Prompt – Transcribe the entire listing exactly as it appears.

=== Begin Enclosure ===

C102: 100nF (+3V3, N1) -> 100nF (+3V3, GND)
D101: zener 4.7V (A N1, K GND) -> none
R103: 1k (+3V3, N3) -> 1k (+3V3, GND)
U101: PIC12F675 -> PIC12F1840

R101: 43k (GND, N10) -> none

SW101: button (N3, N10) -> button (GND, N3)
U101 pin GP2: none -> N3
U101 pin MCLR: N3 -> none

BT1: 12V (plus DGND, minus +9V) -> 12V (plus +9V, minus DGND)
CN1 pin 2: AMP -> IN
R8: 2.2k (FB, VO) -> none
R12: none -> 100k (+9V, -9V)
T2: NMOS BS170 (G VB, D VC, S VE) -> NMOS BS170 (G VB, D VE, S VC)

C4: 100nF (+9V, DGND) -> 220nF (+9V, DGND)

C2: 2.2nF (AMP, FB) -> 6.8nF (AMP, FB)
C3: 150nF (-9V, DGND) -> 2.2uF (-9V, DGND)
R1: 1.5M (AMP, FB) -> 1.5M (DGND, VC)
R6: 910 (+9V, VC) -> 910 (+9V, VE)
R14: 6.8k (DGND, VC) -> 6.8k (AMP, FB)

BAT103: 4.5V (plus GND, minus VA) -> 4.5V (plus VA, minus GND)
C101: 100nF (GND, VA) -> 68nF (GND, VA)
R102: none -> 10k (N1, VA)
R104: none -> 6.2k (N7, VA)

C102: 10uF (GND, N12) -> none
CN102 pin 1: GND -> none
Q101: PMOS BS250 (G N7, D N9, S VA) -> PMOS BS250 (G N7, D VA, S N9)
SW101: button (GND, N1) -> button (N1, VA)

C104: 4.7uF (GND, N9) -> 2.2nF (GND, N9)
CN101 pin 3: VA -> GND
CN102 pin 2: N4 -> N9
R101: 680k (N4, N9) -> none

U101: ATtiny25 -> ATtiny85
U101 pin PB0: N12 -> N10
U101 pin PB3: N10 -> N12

=== End Enclosure ===

Response to this exercise –
C102: 100nF (+3V3, N1) -> 100nF (+3V3, GND)
D101: zener 4.7V (A N1, K GND) -> none
R103: 1k (+3V3, N3) -> 1k (+3V3, GND)
U101: PIC12F675 -> PIC12F1840

R101: 43k (GND, N10) -> none

SW101: button (N3, N10) -> button (GND, N3)
U101 pin GP2: none -> N3
U101 pin MCLR: N3 -> none

BT1: 12V (plus DGND, minus +9V) -> 12V (plus +9V, minus DGND)
CN1 pin 2: AMP -> IN
R8: 2.2k (FB, VO) -> none
R12: none -> 100k (+9V, -9V)
T2: NMOS BS170 (G VB, D VC, S VE) -> NMOS BS170 (G VB, D VE, S VC)

C4: 100nF (+9V, DGND) -> 220nF (+9V, DGND)

C2: 2.2nF (AMP, FB) -> 6.8nF (AMP, FB)
C3: 150nF (-9V, DGND) -> 2.2uF (-9V, DGND)
R1: 1.5M (AMP, FB) -> 1.5M (DGND, VC)
R6: 910 (+9V, VC) -> 910 (+9V, VE)
R14: 6.8k (DGND, VC) -> 6.8k (AMP, FB)

BAT103: 4.5V (plus GND, minus VA) -> 4.5V (plus VA, minus GND)
C101: 100nF (GND, VA) -> 68nF (GND, VA)
R102: none -> 10k (N1, VA)
R104: none -> 6.2k (N7, VA)

C102: 10uF (GND, N12) -> none
CN102 pin 1: GND -> none
Q101: PMOS BS250 (G N7, D N9, S VA) -> PMOS BS250 (G N7, D VA, S N9)
SW101: button (GND, N1) -> button (N1, VA)

C104: 4.7uF (GND, N9) -> 2.2nF (GND, N9)
CN101 pin 3: VA -> GND
CN102 pin 2: N4 -> N9
R101: 680k (N4, N9) -> none

U101: ATtiny25 -> ATtiny85
U101 pin PB0: N12 -> N10
U101 pin PB3: N10 -> N12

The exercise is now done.